- _Problem to solve_
The answer must be every line of the records below that contains the word "minus", copied out.

── Material provided ──

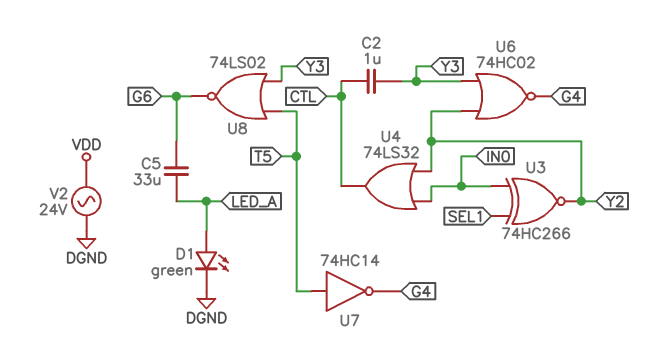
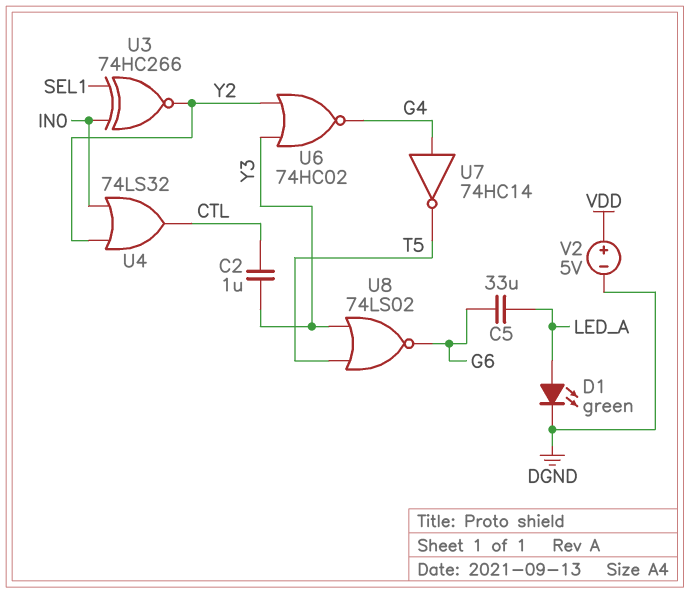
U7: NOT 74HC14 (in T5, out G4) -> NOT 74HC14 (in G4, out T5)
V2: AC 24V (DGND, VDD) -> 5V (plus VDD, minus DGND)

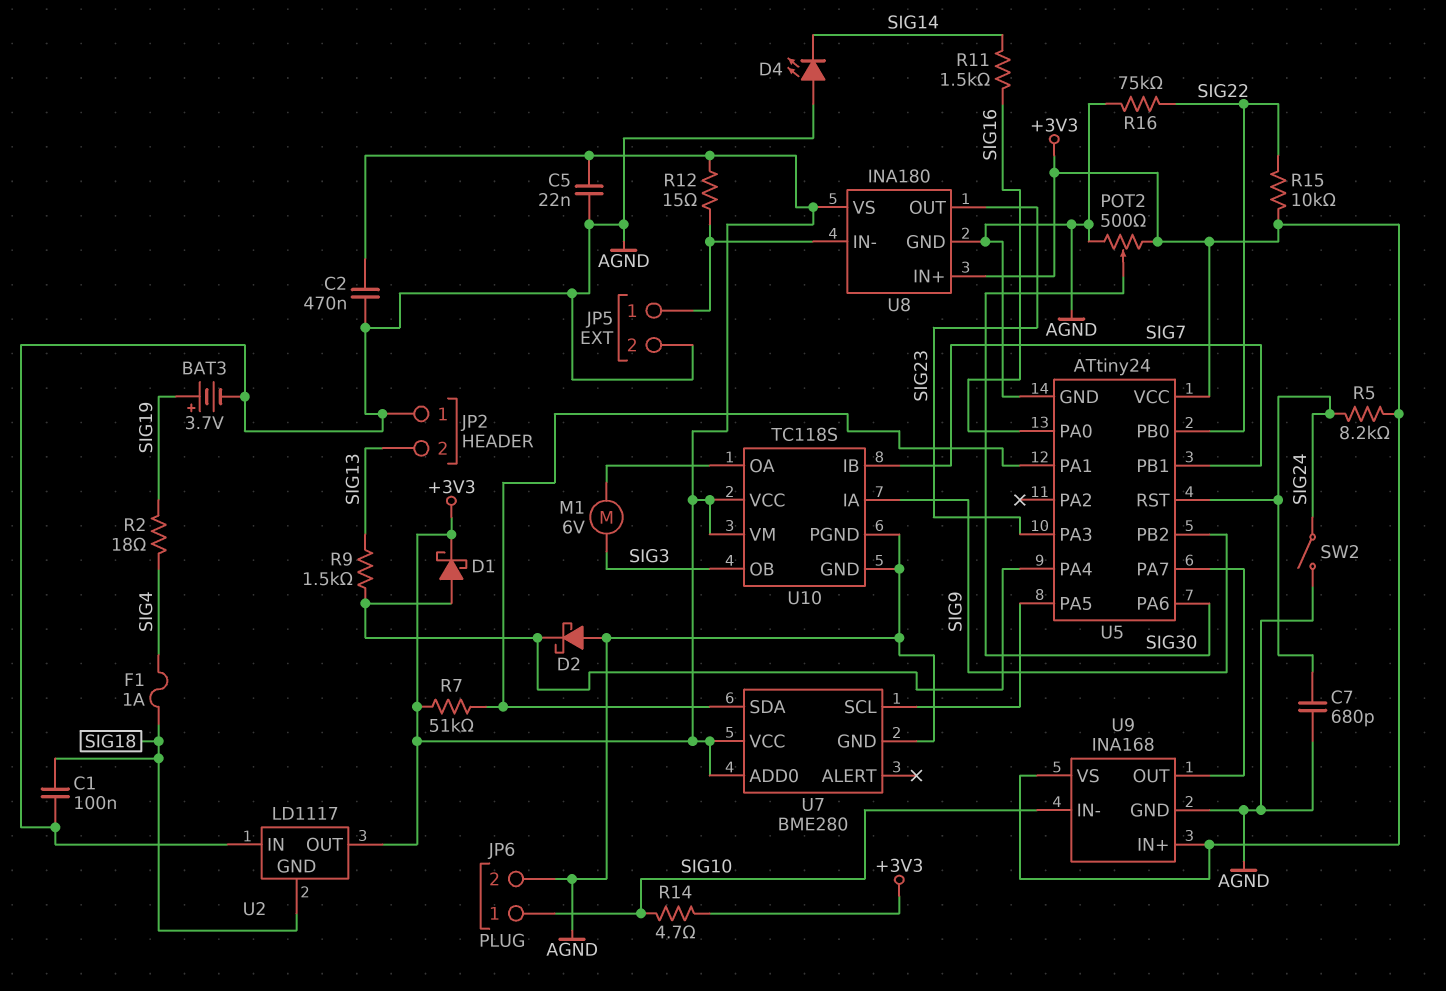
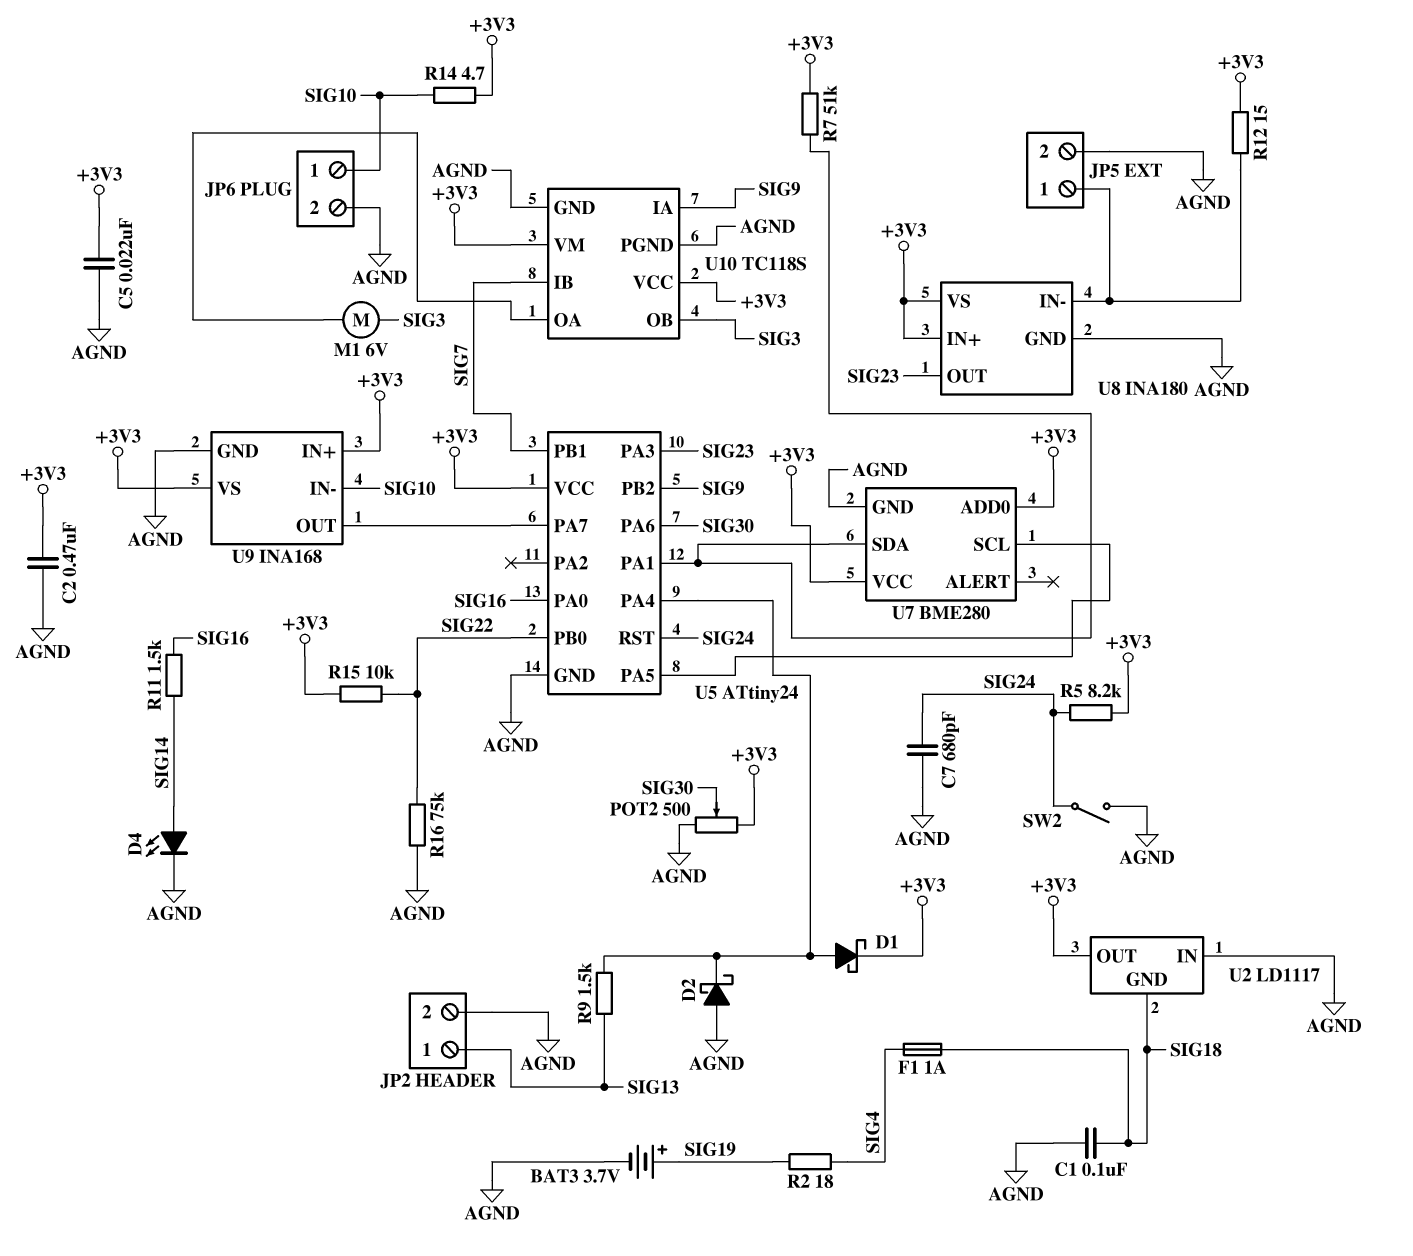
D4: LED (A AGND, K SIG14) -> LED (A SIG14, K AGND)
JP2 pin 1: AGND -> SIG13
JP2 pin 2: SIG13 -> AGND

───
── Material provided ──

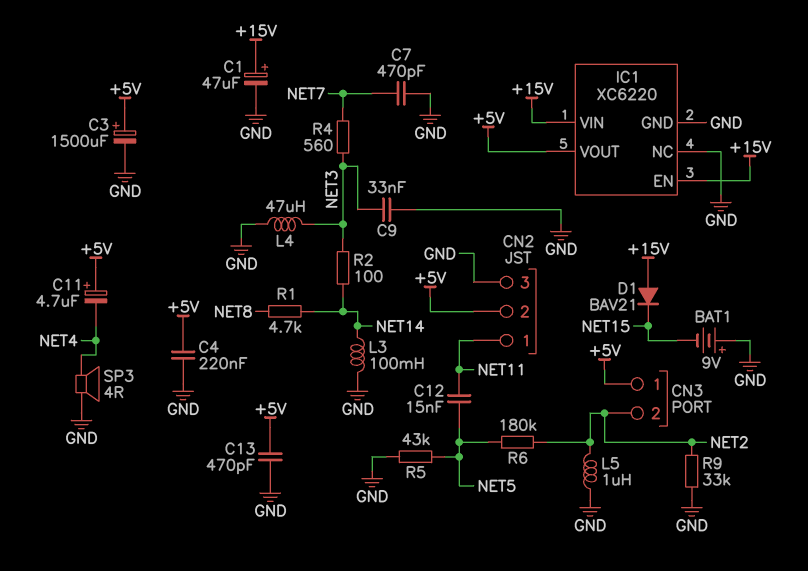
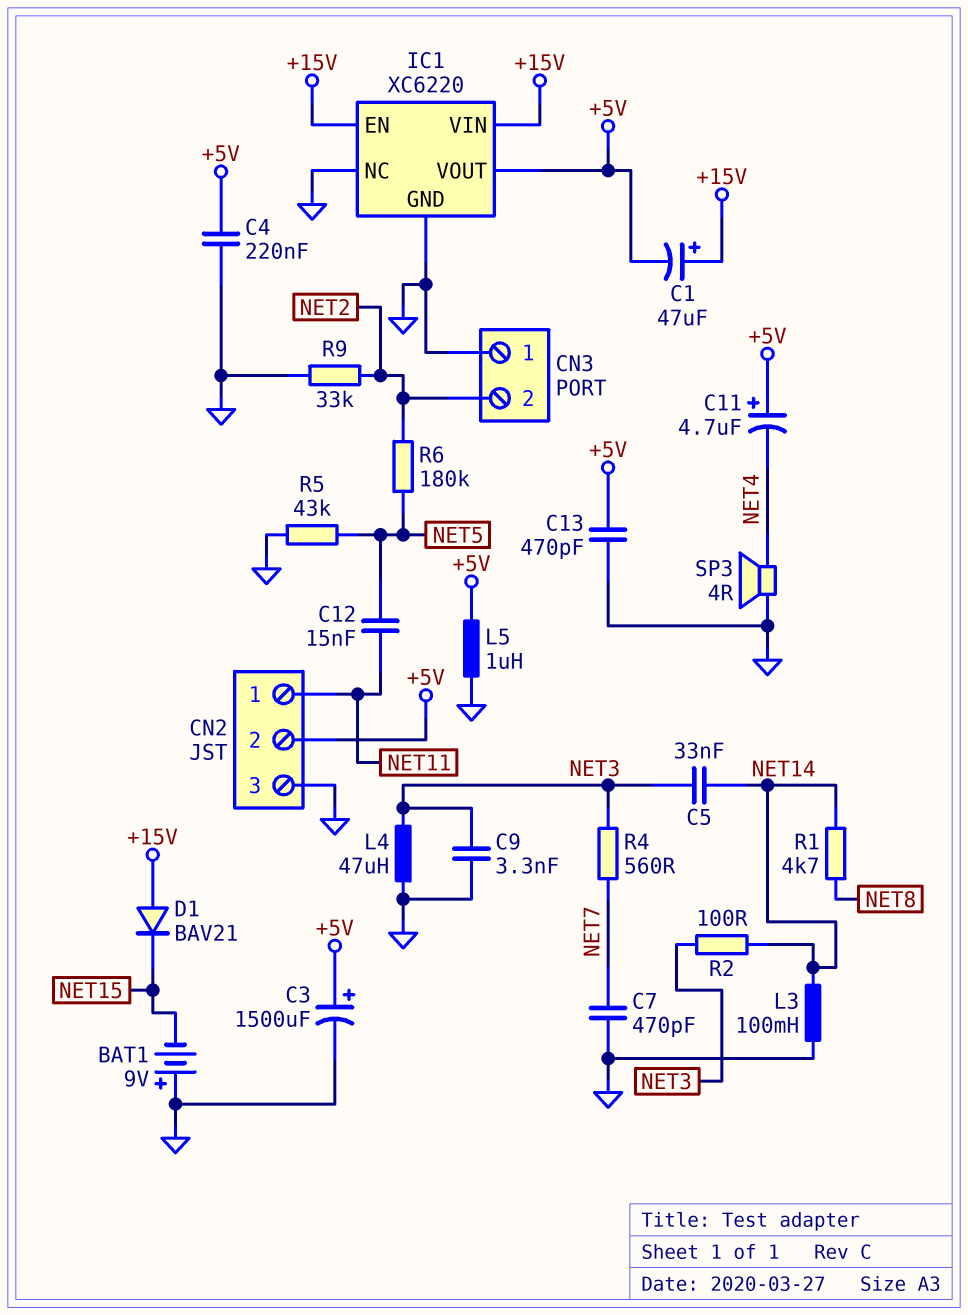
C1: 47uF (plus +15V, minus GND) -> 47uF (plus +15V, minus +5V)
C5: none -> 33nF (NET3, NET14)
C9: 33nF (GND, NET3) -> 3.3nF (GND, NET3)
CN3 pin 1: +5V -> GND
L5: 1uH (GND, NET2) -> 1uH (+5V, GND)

───

- _Result of the task_
V2: AC 24V (DGND, VDD) -> 5V (plus VDD, minus DGND)
C1: 47uF (plus +15V, minus GND) -> 47uF (plus +15V, minus +5V)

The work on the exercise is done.